#### Exercise details
The reply is to be an exact repetition of the entries that follow, with each picture left out.

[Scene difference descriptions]

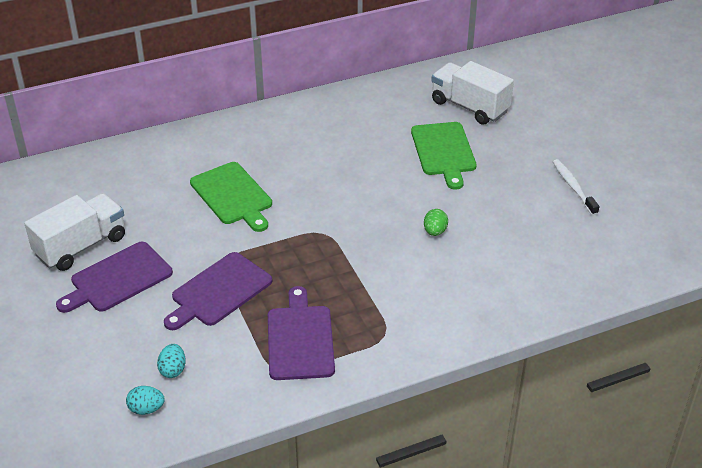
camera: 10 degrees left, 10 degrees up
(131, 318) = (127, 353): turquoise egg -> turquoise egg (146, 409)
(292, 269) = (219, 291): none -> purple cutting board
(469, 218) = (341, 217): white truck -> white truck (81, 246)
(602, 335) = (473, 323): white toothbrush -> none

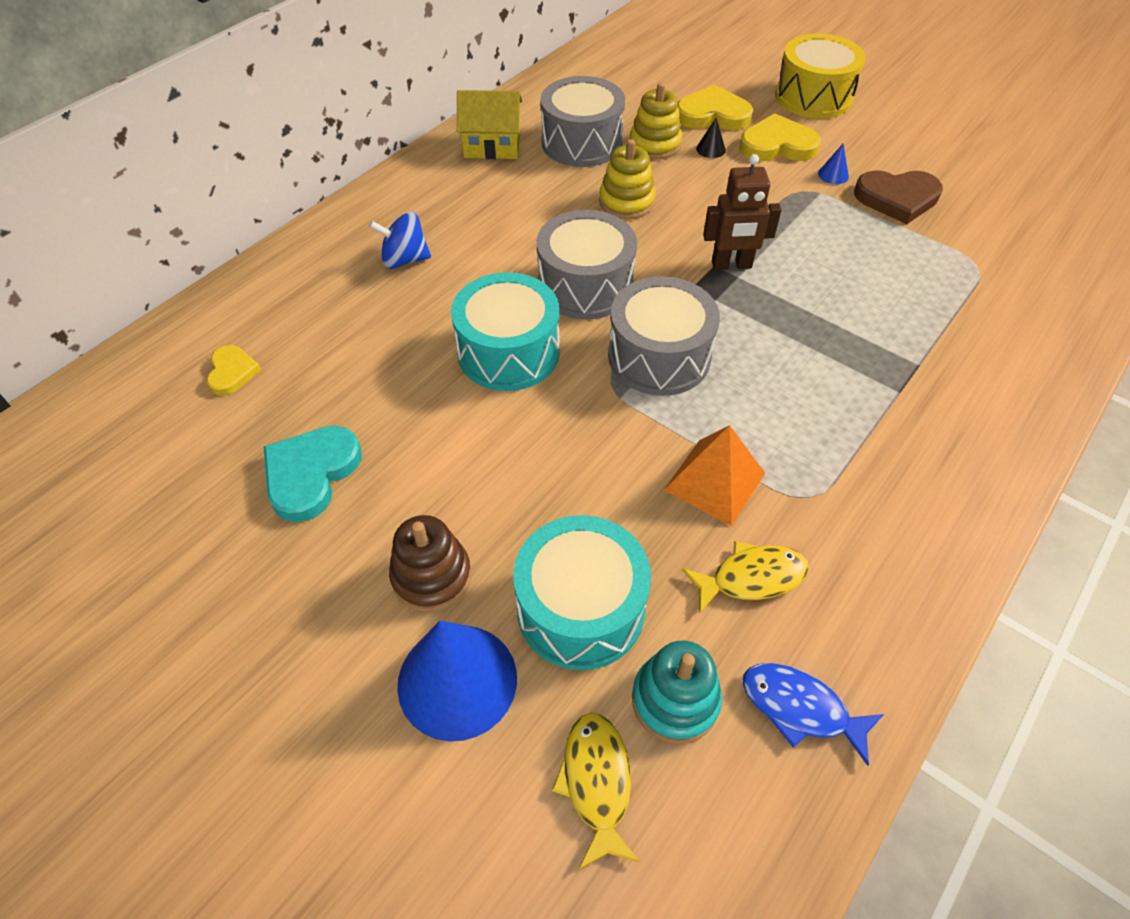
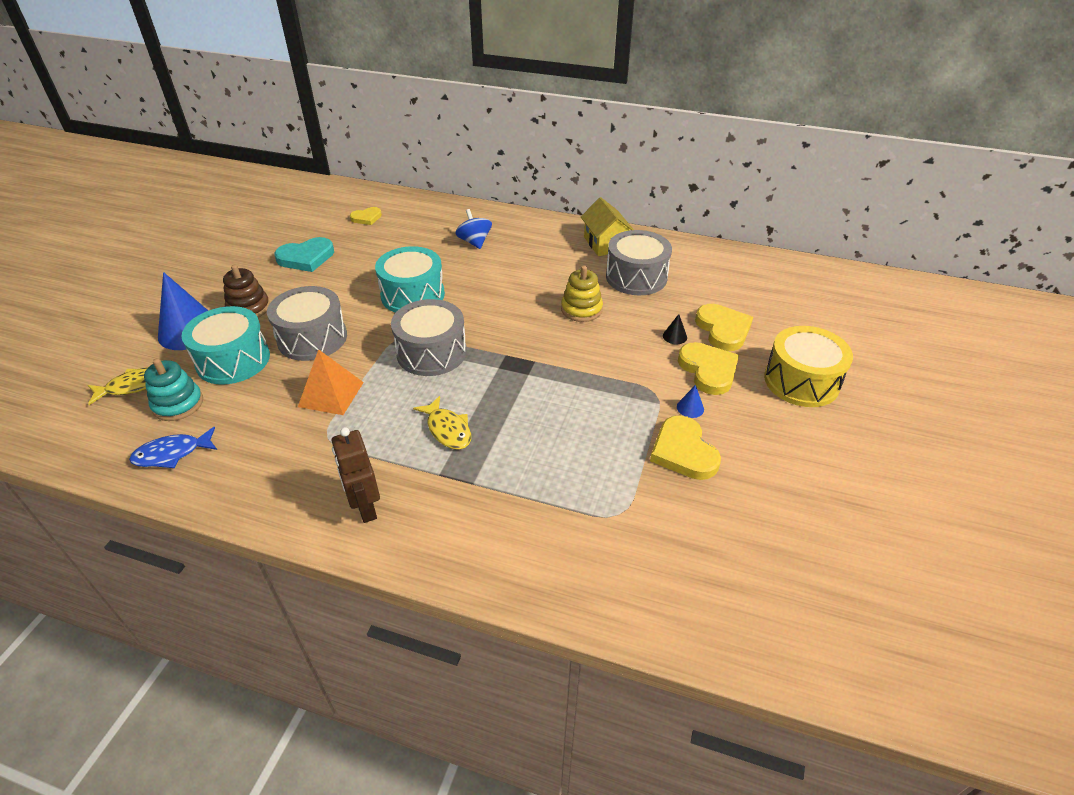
camera: 70 degrees right, 10 degrees down
(311, 474) = (306, 258): turquoise heart -> turquoise heart turned 150 degrees clockwise
(585, 285) = (484, 310): grey drum -> grey drum (312, 338)
(655, 144) = (659, 309): yellow stacking toy -> none
(731, 265) = (539, 369): brown robot -> brown robot (365, 508)
(751, 578) = (260, 421): yellow fish -> yellow fish (447, 429)
(800, 708) = (172, 454): blue fish -> blue fish turned 120 degrees counterclockwise
(897, 198) = (683, 451): brown heart -> yellow heart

#### Written solution
camera: 10 degrees left, 10 degrees up
(131, 318) = (127, 353): turquoise egg -> turquoise egg (146, 409)
(292, 269) = (219, 291): none -> purple cutting board
(469, 218) = (341, 217): white truck -> white truck (81, 246)
(602, 335) = (473, 323): white toothbrush -> none

camera: 70 degrees right, 10 degrees down
(311, 474) = (306, 258): turquoise heart -> turquoise heart turned 150 degrees clockwise
(585, 285) = (484, 310): grey drum -> grey drum (312, 338)
(655, 144) = (659, 309): yellow stacking toy -> none
(731, 265) = (539, 369): brown robot -> brown robot (365, 508)
(751, 578) = (260, 421): yellow fish -> yellow fish (447, 429)
(800, 708) = (172, 454): blue fish -> blue fish turned 120 degrees counterclockwise
(897, 198) = (683, 451): brown heart -> yellow heart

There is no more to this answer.